- Material for this exercise:
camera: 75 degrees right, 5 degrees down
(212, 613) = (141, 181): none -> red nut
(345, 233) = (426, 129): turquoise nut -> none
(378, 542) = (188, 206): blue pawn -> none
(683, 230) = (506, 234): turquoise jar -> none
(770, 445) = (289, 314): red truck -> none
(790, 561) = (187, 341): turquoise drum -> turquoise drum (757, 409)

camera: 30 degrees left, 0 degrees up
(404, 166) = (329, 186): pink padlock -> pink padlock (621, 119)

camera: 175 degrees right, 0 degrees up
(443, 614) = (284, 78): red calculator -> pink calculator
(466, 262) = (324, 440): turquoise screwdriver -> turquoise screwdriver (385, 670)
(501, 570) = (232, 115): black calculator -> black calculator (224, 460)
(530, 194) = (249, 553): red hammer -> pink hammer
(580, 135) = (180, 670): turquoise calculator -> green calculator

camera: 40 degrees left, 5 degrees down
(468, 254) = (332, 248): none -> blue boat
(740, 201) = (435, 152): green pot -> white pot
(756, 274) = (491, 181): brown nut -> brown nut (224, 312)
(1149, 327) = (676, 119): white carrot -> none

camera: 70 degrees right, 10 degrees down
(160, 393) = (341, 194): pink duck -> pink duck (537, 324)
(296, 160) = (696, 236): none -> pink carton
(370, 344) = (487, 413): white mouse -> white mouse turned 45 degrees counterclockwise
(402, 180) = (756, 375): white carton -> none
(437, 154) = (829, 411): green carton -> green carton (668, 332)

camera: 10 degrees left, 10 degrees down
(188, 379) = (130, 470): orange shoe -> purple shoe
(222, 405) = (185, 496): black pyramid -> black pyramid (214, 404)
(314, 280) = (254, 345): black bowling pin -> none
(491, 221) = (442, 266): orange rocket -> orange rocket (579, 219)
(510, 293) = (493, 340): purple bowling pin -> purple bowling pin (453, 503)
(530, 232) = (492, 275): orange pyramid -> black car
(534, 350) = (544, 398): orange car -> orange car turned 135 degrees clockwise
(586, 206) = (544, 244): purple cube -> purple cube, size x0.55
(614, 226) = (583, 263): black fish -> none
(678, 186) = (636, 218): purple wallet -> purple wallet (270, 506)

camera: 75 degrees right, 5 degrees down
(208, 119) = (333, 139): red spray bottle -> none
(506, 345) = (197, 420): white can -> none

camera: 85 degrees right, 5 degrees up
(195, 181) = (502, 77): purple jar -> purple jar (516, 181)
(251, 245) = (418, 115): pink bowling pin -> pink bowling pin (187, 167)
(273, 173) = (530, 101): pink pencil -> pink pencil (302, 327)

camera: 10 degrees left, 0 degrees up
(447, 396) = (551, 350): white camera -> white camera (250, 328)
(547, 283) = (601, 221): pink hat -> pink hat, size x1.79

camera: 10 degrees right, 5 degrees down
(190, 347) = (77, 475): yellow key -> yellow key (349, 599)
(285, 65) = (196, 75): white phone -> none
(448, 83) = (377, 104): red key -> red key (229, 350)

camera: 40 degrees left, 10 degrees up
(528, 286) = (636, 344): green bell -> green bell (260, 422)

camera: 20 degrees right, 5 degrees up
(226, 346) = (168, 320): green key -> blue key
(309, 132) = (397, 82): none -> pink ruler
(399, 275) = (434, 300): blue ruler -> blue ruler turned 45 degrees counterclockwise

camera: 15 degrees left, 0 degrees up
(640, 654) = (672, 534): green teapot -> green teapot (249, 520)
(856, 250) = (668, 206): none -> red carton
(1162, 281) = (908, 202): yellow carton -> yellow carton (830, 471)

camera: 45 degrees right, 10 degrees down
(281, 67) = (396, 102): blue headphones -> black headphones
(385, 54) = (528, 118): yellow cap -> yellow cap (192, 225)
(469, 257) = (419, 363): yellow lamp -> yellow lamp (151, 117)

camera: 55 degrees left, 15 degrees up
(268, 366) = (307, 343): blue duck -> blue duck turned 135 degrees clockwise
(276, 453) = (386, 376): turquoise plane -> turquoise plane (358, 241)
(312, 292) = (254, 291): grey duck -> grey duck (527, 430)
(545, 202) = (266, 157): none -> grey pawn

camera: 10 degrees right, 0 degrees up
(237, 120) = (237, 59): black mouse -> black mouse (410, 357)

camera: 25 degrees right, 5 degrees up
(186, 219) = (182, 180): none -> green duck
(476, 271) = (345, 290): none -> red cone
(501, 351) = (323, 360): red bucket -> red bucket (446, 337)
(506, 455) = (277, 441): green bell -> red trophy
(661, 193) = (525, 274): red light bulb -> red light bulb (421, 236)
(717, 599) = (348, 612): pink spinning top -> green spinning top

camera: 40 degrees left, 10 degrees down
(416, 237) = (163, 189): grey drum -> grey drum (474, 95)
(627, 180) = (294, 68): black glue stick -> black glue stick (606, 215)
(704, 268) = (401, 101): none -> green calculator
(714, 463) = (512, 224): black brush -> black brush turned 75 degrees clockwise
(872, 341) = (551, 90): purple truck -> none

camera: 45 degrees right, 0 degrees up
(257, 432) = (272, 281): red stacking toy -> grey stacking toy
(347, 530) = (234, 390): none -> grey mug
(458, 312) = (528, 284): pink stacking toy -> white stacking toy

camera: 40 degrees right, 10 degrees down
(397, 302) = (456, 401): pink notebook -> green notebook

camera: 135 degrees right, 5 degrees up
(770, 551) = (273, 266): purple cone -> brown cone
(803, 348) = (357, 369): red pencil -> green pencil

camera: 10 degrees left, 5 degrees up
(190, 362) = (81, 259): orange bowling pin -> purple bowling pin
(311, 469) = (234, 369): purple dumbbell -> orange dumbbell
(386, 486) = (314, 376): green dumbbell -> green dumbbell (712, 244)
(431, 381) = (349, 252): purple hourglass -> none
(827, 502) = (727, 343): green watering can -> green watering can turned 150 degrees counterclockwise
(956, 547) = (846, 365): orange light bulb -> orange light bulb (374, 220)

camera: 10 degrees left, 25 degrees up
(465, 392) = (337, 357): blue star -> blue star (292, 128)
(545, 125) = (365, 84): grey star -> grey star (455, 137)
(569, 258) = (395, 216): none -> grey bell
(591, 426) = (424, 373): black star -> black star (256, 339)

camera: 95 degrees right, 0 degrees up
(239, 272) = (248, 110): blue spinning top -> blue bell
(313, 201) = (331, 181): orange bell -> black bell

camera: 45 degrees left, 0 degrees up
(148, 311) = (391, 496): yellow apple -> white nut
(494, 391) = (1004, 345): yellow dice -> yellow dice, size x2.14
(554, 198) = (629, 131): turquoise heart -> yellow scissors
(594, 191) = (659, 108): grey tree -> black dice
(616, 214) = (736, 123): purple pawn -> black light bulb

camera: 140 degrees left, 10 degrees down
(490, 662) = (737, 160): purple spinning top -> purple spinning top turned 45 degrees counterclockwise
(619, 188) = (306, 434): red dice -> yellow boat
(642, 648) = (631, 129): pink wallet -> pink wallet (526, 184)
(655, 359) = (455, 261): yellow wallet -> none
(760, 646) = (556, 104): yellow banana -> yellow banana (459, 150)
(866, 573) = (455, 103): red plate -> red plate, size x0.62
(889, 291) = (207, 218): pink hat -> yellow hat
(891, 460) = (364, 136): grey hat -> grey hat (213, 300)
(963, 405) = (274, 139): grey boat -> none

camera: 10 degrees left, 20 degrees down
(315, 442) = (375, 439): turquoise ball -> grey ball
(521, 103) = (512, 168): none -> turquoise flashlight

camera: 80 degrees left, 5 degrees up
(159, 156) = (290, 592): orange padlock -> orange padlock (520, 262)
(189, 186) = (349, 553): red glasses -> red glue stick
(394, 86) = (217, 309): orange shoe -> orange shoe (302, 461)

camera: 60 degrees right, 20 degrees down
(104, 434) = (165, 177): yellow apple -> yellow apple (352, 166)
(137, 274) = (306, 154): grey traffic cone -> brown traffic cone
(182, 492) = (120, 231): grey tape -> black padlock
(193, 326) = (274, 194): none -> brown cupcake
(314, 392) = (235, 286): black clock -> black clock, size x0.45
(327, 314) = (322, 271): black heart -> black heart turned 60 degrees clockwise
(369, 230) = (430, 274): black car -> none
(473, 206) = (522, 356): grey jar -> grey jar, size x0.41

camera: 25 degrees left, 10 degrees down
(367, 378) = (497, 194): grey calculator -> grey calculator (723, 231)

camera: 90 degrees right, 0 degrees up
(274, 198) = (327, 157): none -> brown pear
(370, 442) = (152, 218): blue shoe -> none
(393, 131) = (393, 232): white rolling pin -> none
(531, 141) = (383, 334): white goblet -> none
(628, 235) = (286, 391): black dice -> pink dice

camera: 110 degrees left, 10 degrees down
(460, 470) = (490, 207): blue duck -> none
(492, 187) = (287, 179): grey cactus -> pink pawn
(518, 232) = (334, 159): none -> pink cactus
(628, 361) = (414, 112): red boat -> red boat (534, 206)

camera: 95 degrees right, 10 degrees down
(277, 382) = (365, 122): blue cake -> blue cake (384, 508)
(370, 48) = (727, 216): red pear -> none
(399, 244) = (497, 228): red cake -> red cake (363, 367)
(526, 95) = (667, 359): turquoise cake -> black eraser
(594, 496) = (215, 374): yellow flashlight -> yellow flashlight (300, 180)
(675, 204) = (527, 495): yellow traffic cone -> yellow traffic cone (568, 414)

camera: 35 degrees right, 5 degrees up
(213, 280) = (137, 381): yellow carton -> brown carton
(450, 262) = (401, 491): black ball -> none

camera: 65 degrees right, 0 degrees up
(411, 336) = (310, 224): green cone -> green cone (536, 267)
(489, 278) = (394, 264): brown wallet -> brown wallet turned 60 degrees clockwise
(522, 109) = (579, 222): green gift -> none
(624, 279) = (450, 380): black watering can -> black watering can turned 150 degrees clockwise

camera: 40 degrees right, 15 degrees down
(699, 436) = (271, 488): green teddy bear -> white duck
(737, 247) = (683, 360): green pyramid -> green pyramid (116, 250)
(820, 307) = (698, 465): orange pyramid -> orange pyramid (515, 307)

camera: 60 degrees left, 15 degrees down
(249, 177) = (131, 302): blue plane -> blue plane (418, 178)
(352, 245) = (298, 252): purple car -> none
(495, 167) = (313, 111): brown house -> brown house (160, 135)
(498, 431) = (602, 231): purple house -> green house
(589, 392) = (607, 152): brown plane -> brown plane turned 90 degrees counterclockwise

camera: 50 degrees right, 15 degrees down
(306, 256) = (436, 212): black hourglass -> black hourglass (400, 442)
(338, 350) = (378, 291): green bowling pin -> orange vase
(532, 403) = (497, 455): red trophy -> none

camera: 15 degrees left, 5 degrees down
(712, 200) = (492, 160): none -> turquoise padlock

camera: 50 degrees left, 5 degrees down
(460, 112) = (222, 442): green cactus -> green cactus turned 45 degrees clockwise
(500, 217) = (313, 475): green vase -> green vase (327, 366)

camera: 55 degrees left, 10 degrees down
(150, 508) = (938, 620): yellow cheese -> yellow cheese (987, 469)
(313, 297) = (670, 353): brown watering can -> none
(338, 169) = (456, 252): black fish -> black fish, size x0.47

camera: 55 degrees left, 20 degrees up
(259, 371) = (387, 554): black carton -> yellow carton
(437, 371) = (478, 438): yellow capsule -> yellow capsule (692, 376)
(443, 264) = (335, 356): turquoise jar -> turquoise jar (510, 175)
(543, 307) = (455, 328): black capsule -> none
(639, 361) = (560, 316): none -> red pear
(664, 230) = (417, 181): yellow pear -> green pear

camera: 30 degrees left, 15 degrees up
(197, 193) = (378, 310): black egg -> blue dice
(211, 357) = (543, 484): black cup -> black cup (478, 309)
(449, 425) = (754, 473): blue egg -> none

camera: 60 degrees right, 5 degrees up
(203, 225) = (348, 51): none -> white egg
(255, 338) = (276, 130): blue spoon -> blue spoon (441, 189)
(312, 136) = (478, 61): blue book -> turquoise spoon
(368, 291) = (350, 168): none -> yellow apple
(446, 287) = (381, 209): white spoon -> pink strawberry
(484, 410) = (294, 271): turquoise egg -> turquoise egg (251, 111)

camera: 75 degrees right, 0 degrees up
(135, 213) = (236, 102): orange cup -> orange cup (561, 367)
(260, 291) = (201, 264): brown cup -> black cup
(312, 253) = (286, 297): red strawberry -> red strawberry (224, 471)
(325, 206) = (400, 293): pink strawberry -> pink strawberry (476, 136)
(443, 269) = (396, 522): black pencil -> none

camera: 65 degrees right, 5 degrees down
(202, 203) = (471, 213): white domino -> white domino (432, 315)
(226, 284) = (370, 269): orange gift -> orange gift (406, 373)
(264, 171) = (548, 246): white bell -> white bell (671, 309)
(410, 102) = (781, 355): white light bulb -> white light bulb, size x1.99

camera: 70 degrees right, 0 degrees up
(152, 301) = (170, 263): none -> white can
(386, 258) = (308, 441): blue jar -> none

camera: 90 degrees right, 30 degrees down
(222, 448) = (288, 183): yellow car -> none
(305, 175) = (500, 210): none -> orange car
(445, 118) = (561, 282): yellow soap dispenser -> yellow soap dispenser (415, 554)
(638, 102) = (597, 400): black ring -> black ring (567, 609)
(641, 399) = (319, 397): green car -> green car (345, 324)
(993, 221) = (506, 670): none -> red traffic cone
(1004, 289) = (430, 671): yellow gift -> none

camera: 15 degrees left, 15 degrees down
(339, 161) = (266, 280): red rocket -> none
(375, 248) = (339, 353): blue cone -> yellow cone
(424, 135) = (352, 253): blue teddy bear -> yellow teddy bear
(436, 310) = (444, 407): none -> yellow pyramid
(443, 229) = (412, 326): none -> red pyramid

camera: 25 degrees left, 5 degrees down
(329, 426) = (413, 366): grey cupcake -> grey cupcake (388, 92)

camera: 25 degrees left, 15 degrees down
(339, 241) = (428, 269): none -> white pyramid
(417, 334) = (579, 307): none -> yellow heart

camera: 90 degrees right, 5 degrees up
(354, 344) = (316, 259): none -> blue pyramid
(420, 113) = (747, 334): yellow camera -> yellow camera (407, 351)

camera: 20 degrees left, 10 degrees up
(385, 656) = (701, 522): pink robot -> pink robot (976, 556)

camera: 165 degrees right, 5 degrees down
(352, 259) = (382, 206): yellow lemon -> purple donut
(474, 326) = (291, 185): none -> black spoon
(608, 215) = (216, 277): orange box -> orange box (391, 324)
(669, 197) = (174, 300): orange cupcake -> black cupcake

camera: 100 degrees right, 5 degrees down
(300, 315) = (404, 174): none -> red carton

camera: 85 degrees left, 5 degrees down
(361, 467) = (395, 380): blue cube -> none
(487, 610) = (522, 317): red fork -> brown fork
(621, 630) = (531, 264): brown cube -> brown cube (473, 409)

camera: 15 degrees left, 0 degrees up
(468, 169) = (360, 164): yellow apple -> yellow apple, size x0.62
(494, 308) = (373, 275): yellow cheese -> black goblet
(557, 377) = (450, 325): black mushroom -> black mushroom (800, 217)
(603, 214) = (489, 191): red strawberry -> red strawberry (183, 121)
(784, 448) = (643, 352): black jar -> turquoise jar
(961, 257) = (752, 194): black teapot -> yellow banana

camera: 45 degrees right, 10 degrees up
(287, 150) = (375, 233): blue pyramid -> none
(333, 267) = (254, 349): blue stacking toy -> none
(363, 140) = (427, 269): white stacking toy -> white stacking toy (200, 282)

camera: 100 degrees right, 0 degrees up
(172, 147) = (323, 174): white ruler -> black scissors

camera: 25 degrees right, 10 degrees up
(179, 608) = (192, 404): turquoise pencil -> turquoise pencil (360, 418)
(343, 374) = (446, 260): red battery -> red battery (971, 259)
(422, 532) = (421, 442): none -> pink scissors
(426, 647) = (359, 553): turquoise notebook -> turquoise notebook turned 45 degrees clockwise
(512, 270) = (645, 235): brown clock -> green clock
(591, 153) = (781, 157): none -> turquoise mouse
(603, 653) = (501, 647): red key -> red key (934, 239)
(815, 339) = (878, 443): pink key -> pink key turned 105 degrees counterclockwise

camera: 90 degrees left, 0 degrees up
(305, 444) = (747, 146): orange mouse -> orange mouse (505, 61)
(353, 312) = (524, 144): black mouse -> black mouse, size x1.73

- Work request: The lines holding the word "dice" are the answer. Pull them out of the records and copy them.

- Expected answer:
(494, 391) = (1004, 345): yellow dice -> yellow dice, size x2.14
(594, 191) = (659, 108): grey tree -> black dice
(619, 188) = (306, 434): red dice -> yellow boat
(628, 235) = (286, 391): black dice -> pink dice
(197, 193) = (378, 310): black egg -> blue dice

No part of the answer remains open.